**EXERCISE**.
A verbatim copy of all entries is the expected output.

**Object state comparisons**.
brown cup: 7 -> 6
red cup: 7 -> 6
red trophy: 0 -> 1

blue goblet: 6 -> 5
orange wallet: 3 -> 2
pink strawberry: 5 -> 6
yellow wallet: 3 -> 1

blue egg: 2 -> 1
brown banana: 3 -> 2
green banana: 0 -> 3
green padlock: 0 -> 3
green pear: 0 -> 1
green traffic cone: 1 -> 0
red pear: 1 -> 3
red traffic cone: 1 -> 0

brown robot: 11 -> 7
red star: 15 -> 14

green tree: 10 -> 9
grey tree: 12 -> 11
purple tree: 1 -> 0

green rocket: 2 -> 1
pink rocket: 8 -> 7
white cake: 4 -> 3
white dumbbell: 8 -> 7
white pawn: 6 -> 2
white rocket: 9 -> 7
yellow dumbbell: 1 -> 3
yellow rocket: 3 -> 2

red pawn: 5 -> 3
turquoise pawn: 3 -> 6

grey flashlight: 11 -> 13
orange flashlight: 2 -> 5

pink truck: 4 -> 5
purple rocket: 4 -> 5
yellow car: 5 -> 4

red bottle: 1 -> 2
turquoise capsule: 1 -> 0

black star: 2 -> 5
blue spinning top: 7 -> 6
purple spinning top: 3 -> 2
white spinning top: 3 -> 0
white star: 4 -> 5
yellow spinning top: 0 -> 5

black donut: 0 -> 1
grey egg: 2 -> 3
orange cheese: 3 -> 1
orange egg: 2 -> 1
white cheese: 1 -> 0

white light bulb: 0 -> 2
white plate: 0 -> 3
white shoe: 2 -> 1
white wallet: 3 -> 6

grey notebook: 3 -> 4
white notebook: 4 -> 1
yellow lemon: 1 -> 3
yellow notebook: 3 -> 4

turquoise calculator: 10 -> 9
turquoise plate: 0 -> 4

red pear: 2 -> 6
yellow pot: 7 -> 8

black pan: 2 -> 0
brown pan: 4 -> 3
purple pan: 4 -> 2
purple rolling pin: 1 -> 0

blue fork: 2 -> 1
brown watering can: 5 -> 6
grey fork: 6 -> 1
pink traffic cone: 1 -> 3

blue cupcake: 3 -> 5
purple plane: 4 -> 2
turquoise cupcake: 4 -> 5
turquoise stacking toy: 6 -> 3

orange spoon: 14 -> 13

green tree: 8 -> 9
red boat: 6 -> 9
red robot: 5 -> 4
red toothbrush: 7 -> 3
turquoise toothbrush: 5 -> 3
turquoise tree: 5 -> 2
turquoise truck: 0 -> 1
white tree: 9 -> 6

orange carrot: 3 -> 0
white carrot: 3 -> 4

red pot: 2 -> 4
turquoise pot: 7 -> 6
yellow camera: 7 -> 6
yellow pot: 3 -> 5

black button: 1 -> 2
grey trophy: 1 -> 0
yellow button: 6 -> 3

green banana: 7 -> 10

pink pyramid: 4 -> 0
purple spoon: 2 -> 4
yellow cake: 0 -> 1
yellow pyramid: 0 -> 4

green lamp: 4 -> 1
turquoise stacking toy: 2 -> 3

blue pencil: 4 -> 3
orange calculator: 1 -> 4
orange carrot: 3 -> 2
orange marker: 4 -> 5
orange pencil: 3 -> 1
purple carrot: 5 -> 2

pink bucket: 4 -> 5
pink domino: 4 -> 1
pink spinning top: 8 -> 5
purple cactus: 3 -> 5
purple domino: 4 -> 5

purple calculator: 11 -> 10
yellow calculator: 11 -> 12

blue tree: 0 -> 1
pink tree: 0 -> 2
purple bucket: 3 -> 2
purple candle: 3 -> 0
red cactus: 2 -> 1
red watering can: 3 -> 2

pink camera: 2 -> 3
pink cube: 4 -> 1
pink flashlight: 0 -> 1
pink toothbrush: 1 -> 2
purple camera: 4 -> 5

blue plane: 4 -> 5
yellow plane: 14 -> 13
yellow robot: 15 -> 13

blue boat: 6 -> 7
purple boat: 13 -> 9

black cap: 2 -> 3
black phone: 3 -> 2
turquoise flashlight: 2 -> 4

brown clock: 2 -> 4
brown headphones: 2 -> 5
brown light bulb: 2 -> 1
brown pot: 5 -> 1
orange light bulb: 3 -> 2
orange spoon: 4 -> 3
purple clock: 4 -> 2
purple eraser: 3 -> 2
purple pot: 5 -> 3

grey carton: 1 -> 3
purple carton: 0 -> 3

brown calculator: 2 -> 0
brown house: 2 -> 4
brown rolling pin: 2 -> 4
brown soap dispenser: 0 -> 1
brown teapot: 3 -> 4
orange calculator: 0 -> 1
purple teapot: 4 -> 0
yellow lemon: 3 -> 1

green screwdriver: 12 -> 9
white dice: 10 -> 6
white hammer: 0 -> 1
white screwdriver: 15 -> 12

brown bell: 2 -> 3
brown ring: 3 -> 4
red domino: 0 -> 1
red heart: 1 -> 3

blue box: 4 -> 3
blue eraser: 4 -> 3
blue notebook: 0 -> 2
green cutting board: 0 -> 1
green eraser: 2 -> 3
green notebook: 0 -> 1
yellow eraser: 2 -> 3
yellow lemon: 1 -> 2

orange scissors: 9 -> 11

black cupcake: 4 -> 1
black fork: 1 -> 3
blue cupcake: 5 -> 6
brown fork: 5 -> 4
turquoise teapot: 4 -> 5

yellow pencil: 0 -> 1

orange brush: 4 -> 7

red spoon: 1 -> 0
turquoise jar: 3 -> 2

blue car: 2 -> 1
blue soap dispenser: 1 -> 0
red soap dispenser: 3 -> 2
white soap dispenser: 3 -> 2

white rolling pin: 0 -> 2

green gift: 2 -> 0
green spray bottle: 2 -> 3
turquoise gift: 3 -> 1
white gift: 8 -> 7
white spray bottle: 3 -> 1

**WRITTEN SOLUTION**.
brown cup: 7 -> 6
red cup: 7 -> 6
red trophy: 0 -> 1

blue goblet: 6 -> 5
orange wallet: 3 -> 2
pink strawberry: 5 -> 6
yellow wallet: 3 -> 1

blue egg: 2 -> 1
brown banana: 3 -> 2
green banana: 0 -> 3
green padlock: 0 -> 3
green pear: 0 -> 1
green traffic cone: 1 -> 0
red pear: 1 -> 3
red traffic cone: 1 -> 0

brown robot: 11 -> 7
red star: 15 -> 14

green tree: 10 -> 9
grey tree: 12 -> 11
purple tree: 1 -> 0

green rocket: 2 -> 1
pink rocket: 8 -> 7
white cake: 4 -> 3
white dumbbell: 8 -> 7
white pawn: 6 -> 2
white rocket: 9 -> 7
yellow dumbbell: 1 -> 3
yellow rocket: 3 -> 2

red pawn: 5 -> 3
turquoise pawn: 3 -> 6

grey flashlight: 11 -> 13
orange flashlight: 2 -> 5

pink truck: 4 -> 5
purple rocket: 4 -> 5
yellow car: 5 -> 4

red bottle: 1 -> 2
turquoise capsule: 1 -> 0

black star: 2 -> 5
blue spinning top: 7 -> 6
purple spinning top: 3 -> 2
white spinning top: 3 -> 0
white star: 4 -> 5
yellow spinning top: 0 -> 5

black donut: 0 -> 1
grey egg: 2 -> 3
orange cheese: 3 -> 1
orange egg: 2 -> 1
white cheese: 1 -> 0

white light bulb: 0 -> 2
white plate: 0 -> 3
white shoe: 2 -> 1
white wallet: 3 -> 6

grey notebook: 3 -> 4
white notebook: 4 -> 1
yellow lemon: 1 -> 3
yellow notebook: 3 -> 4

turquoise calculator: 10 -> 9
turquoise plate: 0 -> 4

red pear: 2 -> 6
yellow pot: 7 -> 8

black pan: 2 -> 0
brown pan: 4 -> 3
purple pan: 4 -> 2
purple rolling pin: 1 -> 0

blue fork: 2 -> 1
brown watering can: 5 -> 6
grey fork: 6 -> 1
pink traffic cone: 1 -> 3

blue cupcake: 3 -> 5
purple plane: 4 -> 2
turquoise cupcake: 4 -> 5
turquoise stacking toy: 6 -> 3

orange spoon: 14 -> 13

green tree: 8 -> 9
red boat: 6 -> 9
red robot: 5 -> 4
red toothbrush: 7 -> 3
turquoise toothbrush: 5 -> 3
turquoise tree: 5 -> 2
turquoise truck: 0 -> 1
white tree: 9 -> 6

orange carrot: 3 -> 0
white carrot: 3 -> 4

red pot: 2 -> 4
turquoise pot: 7 -> 6
yellow camera: 7 -> 6
yellow pot: 3 -> 5

black button: 1 -> 2
grey trophy: 1 -> 0
yellow button: 6 -> 3

green banana: 7 -> 10

pink pyramid: 4 -> 0
purple spoon: 2 -> 4
yellow cake: 0 -> 1
yellow pyramid: 0 -> 4

green lamp: 4 -> 1
turquoise stacking toy: 2 -> 3

blue pencil: 4 -> 3
orange calculator: 1 -> 4
orange carrot: 3 -> 2
orange marker: 4 -> 5
orange pencil: 3 -> 1
purple carrot: 5 -> 2

pink bucket: 4 -> 5
pink domino: 4 -> 1
pink spinning top: 8 -> 5
purple cactus: 3 -> 5
purple domino: 4 -> 5

purple calculator: 11 -> 10
yellow calculator: 11 -> 12

blue tree: 0 -> 1
pink tree: 0 -> 2
purple bucket: 3 -> 2
purple candle: 3 -> 0
red cactus: 2 -> 1
red watering can: 3 -> 2

pink camera: 2 -> 3
pink cube: 4 -> 1
pink flashlight: 0 -> 1
pink toothbrush: 1 -> 2
purple camera: 4 -> 5

blue plane: 4 -> 5
yellow plane: 14 -> 13
yellow robot: 15 -> 13

blue boat: 6 -> 7
purple boat: 13 -> 9

black cap: 2 -> 3
black phone: 3 -> 2
turquoise flashlight: 2 -> 4

brown clock: 2 -> 4
brown headphones: 2 -> 5
brown light bulb: 2 -> 1
brown pot: 5 -> 1
orange light bulb: 3 -> 2
orange spoon: 4 -> 3
purple clock: 4 -> 2
purple eraser: 3 -> 2
purple pot: 5 -> 3

grey carton: 1 -> 3
purple carton: 0 -> 3

brown calculator: 2 -> 0
brown house: 2 -> 4
brown rolling pin: 2 -> 4
brown soap dispenser: 0 -> 1
brown teapot: 3 -> 4
orange calculator: 0 -> 1
purple teapot: 4 -> 0
yellow lemon: 3 -> 1

green screwdriver: 12 -> 9
white dice: 10 -> 6
white hammer: 0 -> 1
white screwdriver: 15 -> 12

brown bell: 2 -> 3
brown ring: 3 -> 4
red domino: 0 -> 1
red heart: 1 -> 3

blue box: 4 -> 3
blue eraser: 4 -> 3
blue notebook: 0 -> 2
green cutting board: 0 -> 1
green eraser: 2 -> 3
green notebook: 0 -> 1
yellow eraser: 2 -> 3
yellow lemon: 1 -> 2

orange scissors: 9 -> 11

black cupcake: 4 -> 1
black fork: 1 -> 3
blue cupcake: 5 -> 6
brown fork: 5 -> 4
turquoise teapot: 4 -> 5

yellow pencil: 0 -> 1

orange brush: 4 -> 7

red spoon: 1 -> 0
turquoise jar: 3 -> 2

blue car: 2 -> 1
blue soap dispenser: 1 -> 0
red soap dispenser: 3 -> 2
white soap dispenser: 3 -> 2

white rolling pin: 0 -> 2

green gift: 2 -> 0
green spray bottle: 2 -> 3
turquoise gift: 3 -> 1
white gift: 8 -> 7
white spray bottle: 3 -> 1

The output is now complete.